## Problem requirements
Return all of the records below verbatim.

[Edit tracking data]
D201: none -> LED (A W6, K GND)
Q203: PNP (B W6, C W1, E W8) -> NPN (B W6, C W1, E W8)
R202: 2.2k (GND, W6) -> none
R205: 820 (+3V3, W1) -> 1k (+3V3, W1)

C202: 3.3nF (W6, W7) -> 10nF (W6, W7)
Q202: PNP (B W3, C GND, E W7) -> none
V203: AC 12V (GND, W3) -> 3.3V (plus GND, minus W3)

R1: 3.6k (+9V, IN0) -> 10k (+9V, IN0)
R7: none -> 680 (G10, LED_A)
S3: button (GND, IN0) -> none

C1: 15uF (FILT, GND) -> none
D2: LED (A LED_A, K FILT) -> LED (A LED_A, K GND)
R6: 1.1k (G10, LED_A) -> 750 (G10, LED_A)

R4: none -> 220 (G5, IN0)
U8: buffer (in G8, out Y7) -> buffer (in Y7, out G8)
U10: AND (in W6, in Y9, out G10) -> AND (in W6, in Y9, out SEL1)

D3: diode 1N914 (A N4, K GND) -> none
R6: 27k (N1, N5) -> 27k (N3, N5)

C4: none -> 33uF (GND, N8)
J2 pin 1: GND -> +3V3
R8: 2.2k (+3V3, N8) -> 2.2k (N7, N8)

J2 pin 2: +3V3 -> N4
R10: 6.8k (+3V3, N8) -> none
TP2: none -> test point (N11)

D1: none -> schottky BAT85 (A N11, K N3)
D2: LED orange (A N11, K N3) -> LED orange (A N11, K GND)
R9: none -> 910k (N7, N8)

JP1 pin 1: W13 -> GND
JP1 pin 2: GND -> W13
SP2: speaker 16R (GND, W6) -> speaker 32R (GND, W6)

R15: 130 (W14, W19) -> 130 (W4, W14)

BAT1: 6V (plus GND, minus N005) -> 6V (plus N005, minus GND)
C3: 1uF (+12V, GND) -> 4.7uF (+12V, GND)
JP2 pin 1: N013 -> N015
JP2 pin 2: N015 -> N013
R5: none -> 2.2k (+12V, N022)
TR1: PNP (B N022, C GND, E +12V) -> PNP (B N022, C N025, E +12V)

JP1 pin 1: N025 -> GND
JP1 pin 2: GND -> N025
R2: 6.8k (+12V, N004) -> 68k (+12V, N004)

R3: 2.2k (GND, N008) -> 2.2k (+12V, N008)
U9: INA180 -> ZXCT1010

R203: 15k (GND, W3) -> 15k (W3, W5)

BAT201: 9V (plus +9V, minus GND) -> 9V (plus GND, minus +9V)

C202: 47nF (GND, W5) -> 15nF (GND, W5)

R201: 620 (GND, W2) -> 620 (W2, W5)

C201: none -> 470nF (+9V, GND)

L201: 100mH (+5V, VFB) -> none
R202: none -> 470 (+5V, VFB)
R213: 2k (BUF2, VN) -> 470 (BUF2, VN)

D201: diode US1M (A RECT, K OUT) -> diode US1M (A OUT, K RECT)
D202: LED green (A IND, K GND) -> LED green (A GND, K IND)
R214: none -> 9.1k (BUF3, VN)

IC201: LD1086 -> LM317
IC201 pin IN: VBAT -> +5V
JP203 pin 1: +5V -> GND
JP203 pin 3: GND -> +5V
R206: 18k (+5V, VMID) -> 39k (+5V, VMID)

## Task result
D201: none -> LED (A W6, K GND)
Q203: PNP (B W6, C W1, E W8) -> NPN (B W6, C W1, E W8)
R202: 2.2k (GND, W6) -> none
R205: 820 (+3V3, W1) -> 1k (+3V3, W1)

C202: 3.3nF (W6, W7) -> 10nF (W6, W7)
Q202: PNP (B W3, C GND, E W7) -> none
V203: AC 12V (GND, W3) -> 3.3V (plus GND, minus W3)

R1: 3.6k (+9V, IN0) -> 10k (+9V, IN0)
R7: none -> 680 (G10, LED_A)
S3: button (GND, IN0) -> none

C1: 15uF (FILT, GND) -> none
D2: LED (A LED_A, K FILT) -> LED (A LED_A, K GND)
R6: 1.1k (G10, LED_A) -> 750 (G10, LED_A)

R4: none -> 220 (G5, IN0)
U8: buffer (in G8, out Y7) -> buffer (in Y7, out G8)
U10: AND (in W6, in Y9, out G10) -> AND (in W6, in Y9, out SEL1)

D3: diode 1N914 (A N4, K GND) -> none
R6: 27k (N1, N5) -> 27k (N3, N5)

C4: none -> 33uF (GND, N8)
J2 pin 1: GND -> +3V3
R8: 2.2k (+3V3, N8) -> 2.2k (N7, N8)

J2 pin 2: +3V3 -> N4
R10: 6.8k (+3V3, N8) -> none
TP2: none -> test point (N11)

D1: none -> schottky BAT85 (A N11, K N3)
D2: LED orange (A N11, K N3) -> LED orange (A N11, K GND)
R9: none -> 910k (N7, N8)

JP1 pin 1: W13 -> GND
JP1 pin 2: GND -> W13
SP2: speaker 16R (GND, W6) -> speaker 32R (GND, W6)

R15: 130 (W14, W19) -> 130 (W4, W14)

BAT1: 6V (plus GND, minus N005) -> 6V (plus N005, minus GND)
C3: 1uF (+12V, GND) -> 4.7uF (+12V, GND)
JP2 pin 1: N013 -> N015
JP2 pin 2: N015 -> N013
R5: none -> 2.2k (+12V, N022)
TR1: PNP (B N022, C GND, E +12V) -> PNP (B N022, C N025, E +12V)

JP1 pin 1: N025 -> GND
JP1 pin 2: GND -> N025
R2: 6.8k (+12V, N004) -> 68k (+12V, N004)

R3: 2.2k (GND, N008) -> 2.2k (+12V, N008)
U9: INA180 -> ZXCT1010

R203: 15k (GND, W3) -> 15k (W3, W5)

BAT201: 9V (plus +9V, minus GND) -> 9V (plus GND, minus +9V)

C202: 47nF (GND, W5) -> 15nF (GND, W5)

R201: 620 (GND, W2) -> 620 (W2, W5)

C201: none -> 470nF (+9V, GND)

L201: 100mH (+5V, VFB) -> none
R202: none -> 470 (+5V, VFB)
R213: 2k (BUF2, VN) -> 470 (BUF2, VN)

D201: diode US1M (A RECT, K OUT) -> diode US1M (A OUT, K RECT)
D202: LED green (A IND, K GND) -> LED green (A GND, K IND)
R214: none -> 9.1k (BUF3, VN)

IC201: LD1086 -> LM317
IC201 pin IN: VBAT -> +5V
JP203 pin 1: +5V -> GND
JP203 pin 3: GND -> +5V
R206: 18k (+5V, VMID) -> 39k (+5V, VMID)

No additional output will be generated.